**EXERCISE INPUT:**

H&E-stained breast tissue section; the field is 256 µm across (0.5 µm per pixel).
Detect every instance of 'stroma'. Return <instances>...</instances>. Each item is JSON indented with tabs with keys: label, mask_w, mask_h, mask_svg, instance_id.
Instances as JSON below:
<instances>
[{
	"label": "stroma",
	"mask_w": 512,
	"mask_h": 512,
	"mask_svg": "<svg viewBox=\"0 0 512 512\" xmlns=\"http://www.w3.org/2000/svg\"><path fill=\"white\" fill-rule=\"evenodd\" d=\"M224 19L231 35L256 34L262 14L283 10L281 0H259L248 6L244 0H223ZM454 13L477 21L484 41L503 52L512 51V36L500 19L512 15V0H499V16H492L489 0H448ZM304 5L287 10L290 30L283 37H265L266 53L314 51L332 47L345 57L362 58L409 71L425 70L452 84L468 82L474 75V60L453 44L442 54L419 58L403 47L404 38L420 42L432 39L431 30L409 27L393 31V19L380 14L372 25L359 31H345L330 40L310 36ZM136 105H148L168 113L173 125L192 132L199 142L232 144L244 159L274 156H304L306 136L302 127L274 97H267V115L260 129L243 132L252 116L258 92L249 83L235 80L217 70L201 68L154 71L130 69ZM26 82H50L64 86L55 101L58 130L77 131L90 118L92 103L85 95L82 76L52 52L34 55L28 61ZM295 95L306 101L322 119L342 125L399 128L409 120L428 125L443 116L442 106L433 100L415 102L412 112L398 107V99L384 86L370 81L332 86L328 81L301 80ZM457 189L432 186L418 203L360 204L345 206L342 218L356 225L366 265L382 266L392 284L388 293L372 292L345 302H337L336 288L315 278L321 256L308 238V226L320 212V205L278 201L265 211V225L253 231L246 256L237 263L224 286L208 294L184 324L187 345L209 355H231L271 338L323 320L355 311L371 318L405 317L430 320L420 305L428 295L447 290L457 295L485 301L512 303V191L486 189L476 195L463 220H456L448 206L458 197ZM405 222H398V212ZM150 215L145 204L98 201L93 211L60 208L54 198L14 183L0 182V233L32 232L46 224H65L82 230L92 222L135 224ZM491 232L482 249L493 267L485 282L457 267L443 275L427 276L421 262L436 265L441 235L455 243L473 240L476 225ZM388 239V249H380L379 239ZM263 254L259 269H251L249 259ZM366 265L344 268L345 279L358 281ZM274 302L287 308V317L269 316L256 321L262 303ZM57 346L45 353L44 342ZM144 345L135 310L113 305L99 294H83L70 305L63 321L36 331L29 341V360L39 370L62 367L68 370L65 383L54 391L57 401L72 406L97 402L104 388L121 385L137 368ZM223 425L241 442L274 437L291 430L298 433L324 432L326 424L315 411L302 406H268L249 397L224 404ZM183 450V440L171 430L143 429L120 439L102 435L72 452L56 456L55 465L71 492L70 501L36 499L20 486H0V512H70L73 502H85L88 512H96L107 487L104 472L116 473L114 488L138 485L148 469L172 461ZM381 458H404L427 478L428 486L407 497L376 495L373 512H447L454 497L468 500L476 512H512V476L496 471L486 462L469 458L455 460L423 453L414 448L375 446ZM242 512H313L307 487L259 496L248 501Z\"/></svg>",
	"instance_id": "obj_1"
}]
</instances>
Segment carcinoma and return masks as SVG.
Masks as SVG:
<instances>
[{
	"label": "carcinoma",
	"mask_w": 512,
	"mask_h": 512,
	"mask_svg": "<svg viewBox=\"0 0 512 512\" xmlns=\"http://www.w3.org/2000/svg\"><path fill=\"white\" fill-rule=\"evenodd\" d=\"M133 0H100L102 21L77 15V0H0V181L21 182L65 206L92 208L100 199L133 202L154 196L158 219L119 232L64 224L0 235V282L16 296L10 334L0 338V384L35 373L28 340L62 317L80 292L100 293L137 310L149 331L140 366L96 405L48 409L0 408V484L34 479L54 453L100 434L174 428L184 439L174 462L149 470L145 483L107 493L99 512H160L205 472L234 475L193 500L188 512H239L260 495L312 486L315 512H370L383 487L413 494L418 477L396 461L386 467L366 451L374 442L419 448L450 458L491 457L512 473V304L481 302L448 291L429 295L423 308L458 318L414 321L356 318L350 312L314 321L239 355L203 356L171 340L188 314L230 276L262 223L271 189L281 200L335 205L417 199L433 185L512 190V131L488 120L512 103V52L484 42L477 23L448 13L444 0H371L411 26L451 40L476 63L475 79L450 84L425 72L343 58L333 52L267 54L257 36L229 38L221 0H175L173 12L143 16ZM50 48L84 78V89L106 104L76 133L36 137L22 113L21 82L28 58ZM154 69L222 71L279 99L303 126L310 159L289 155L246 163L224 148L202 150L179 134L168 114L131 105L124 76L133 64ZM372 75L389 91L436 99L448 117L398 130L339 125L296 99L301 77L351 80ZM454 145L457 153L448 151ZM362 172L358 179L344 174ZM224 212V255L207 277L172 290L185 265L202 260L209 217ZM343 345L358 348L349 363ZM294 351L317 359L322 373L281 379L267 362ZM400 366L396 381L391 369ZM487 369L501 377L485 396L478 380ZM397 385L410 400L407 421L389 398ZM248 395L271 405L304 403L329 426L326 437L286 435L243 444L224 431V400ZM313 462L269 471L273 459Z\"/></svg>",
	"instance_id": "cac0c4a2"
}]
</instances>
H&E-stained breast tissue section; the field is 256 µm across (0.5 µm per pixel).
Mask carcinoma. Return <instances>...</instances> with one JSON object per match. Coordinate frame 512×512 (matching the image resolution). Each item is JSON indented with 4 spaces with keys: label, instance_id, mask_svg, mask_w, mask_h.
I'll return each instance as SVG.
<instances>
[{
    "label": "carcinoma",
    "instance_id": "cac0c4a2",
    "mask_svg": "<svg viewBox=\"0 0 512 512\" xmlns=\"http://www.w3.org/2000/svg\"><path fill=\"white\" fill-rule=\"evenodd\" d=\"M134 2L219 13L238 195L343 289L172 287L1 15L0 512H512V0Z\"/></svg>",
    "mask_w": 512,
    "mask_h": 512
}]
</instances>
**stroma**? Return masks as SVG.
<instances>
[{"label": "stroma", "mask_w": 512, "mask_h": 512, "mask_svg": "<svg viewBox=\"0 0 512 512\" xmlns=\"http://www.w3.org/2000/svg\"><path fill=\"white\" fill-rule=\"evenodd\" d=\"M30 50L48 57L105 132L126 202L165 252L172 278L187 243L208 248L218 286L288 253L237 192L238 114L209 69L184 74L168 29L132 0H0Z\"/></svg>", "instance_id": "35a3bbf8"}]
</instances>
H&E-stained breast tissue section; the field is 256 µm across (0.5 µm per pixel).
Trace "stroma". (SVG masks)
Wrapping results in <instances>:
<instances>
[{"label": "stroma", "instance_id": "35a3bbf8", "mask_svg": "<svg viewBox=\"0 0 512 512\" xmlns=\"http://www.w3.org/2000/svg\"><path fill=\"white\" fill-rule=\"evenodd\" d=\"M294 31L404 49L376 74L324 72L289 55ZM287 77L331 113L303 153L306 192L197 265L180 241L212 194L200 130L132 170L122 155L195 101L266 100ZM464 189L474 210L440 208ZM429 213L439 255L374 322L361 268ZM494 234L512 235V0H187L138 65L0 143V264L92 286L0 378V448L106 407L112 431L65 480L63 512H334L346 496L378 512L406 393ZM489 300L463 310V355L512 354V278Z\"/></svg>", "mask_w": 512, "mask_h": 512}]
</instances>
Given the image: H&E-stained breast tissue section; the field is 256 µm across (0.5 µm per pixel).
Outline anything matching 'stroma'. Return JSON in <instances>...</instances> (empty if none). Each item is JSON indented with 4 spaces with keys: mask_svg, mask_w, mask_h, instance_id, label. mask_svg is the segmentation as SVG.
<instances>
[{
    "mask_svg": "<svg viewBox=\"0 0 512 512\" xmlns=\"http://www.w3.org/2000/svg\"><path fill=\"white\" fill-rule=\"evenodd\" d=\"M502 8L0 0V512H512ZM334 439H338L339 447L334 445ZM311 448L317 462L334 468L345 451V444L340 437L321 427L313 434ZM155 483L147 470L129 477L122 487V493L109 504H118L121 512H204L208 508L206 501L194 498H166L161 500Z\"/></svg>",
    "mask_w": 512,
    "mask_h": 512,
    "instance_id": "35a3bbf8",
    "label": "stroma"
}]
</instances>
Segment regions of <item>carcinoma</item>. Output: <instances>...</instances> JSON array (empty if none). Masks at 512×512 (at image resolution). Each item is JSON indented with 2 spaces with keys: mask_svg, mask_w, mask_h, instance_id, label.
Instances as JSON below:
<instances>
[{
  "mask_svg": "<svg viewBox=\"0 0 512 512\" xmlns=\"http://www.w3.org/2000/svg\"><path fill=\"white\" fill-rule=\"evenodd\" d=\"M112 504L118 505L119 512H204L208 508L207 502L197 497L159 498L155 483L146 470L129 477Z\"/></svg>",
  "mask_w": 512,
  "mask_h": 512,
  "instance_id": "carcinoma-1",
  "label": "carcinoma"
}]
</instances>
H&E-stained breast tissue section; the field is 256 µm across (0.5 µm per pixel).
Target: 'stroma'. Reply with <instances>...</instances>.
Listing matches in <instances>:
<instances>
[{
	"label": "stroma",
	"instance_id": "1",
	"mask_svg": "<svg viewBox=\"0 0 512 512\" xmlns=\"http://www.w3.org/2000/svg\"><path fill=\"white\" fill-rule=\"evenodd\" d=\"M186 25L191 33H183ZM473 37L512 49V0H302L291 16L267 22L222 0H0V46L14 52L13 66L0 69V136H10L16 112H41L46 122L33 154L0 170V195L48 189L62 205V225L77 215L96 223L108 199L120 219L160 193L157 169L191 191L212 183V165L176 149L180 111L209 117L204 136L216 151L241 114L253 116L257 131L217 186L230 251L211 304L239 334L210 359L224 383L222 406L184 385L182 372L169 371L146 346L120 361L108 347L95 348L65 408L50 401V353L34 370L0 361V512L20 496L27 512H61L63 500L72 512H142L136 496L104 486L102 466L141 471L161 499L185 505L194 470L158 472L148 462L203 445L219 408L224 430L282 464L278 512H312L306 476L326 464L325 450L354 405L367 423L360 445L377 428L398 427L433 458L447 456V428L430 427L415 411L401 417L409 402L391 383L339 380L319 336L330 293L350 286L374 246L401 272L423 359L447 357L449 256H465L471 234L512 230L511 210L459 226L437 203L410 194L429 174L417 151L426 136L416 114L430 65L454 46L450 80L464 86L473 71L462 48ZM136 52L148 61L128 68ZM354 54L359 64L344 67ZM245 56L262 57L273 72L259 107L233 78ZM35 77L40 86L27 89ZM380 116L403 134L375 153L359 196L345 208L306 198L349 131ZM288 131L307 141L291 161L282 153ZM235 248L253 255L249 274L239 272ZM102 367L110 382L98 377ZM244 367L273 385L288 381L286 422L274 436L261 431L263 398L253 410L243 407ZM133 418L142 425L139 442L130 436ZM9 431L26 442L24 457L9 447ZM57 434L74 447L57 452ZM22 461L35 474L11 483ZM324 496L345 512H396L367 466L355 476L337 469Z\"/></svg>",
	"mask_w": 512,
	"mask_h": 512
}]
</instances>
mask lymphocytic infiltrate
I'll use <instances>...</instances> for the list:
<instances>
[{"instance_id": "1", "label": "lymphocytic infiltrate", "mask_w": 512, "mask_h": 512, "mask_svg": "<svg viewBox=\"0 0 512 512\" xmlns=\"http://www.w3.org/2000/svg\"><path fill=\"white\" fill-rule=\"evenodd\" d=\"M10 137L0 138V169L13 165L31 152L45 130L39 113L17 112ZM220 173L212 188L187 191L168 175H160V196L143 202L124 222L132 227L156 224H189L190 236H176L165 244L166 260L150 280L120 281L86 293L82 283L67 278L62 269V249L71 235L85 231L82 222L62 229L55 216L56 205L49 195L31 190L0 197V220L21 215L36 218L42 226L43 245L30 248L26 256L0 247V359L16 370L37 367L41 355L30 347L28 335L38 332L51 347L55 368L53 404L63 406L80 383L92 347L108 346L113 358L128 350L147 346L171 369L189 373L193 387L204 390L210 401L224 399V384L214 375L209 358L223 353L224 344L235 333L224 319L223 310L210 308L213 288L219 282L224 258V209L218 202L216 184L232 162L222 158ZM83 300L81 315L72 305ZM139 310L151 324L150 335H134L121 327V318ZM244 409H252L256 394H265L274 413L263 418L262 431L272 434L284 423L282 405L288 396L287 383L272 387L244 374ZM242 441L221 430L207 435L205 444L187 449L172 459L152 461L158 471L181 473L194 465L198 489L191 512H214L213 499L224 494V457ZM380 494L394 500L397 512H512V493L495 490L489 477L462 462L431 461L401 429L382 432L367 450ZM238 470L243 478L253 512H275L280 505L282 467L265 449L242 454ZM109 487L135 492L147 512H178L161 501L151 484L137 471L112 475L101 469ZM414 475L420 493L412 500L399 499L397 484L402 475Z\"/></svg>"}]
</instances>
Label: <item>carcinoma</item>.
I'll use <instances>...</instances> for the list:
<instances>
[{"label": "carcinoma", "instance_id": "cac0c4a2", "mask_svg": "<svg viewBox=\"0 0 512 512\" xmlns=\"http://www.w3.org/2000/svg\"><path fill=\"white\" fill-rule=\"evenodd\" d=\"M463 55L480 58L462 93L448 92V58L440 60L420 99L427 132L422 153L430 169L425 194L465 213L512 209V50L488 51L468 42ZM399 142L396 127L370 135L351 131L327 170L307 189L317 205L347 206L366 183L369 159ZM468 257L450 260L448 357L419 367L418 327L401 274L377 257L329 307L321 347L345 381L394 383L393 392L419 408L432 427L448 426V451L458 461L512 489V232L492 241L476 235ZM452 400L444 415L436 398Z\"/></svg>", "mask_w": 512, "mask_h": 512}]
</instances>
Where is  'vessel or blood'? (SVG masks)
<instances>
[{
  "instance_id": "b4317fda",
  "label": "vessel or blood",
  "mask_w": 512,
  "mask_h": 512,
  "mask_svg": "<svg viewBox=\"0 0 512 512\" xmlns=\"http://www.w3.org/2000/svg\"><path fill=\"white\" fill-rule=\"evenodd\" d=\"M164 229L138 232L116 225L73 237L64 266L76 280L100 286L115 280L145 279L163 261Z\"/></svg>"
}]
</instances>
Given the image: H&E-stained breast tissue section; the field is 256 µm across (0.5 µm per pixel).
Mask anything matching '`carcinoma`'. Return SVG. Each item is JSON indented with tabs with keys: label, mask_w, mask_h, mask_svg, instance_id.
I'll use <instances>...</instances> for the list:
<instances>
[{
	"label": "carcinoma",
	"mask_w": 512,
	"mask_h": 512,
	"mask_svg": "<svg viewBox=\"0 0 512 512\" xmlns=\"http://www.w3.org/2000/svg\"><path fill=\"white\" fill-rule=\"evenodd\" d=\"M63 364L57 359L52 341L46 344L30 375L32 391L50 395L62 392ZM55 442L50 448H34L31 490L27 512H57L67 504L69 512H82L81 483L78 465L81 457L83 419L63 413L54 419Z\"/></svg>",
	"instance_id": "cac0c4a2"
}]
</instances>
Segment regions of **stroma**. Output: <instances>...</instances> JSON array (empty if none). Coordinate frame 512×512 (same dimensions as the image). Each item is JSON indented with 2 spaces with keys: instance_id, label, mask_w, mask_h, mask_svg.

**TASK OBJECTIVE:** Only the lines from the one containing "blood'? (SVG masks)" to the end of the listing belong in the output, each reproduced exactly.

**EXERCISE OUTPUT:**
Where is  'vessel or blood'? (SVG masks)
<instances>
[{
  "instance_id": "b4317fda",
  "label": "vessel or blood",
  "mask_w": 512,
  "mask_h": 512,
  "mask_svg": "<svg viewBox=\"0 0 512 512\" xmlns=\"http://www.w3.org/2000/svg\"><path fill=\"white\" fill-rule=\"evenodd\" d=\"M164 229L138 232L116 225L73 237L64 266L76 280L100 286L115 280L145 279L163 261Z\"/></svg>"
}]
</instances>
Given the image: H&E-stained breast tissue section; the field is 256 µm across (0.5 µm per pixel).
Mask anything matching '`carcinoma`'. Return SVG. Each item is JSON indented with tabs with keys: label, mask_w, mask_h, mask_svg, instance_id.
I'll use <instances>...</instances> for the list:
<instances>
[{
	"label": "carcinoma",
	"mask_w": 512,
	"mask_h": 512,
	"mask_svg": "<svg viewBox=\"0 0 512 512\" xmlns=\"http://www.w3.org/2000/svg\"><path fill=\"white\" fill-rule=\"evenodd\" d=\"M63 364L57 359L52 341L46 344L30 375L32 391L50 395L62 392ZM55 442L50 448H34L31 490L27 512H57L67 504L69 512H82L81 483L78 465L81 457L83 419L63 413L54 419Z\"/></svg>",
	"instance_id": "cac0c4a2"
}]
</instances>
Segment regions of **stroma**. Output: <instances>...</instances> JSON array (empty if none). Coordinate frame 512×512 (same dimensions as the image). Each item is JSON indented with 2 spaces with keys: instance_id, label, mask_w, mask_h, mask_svg.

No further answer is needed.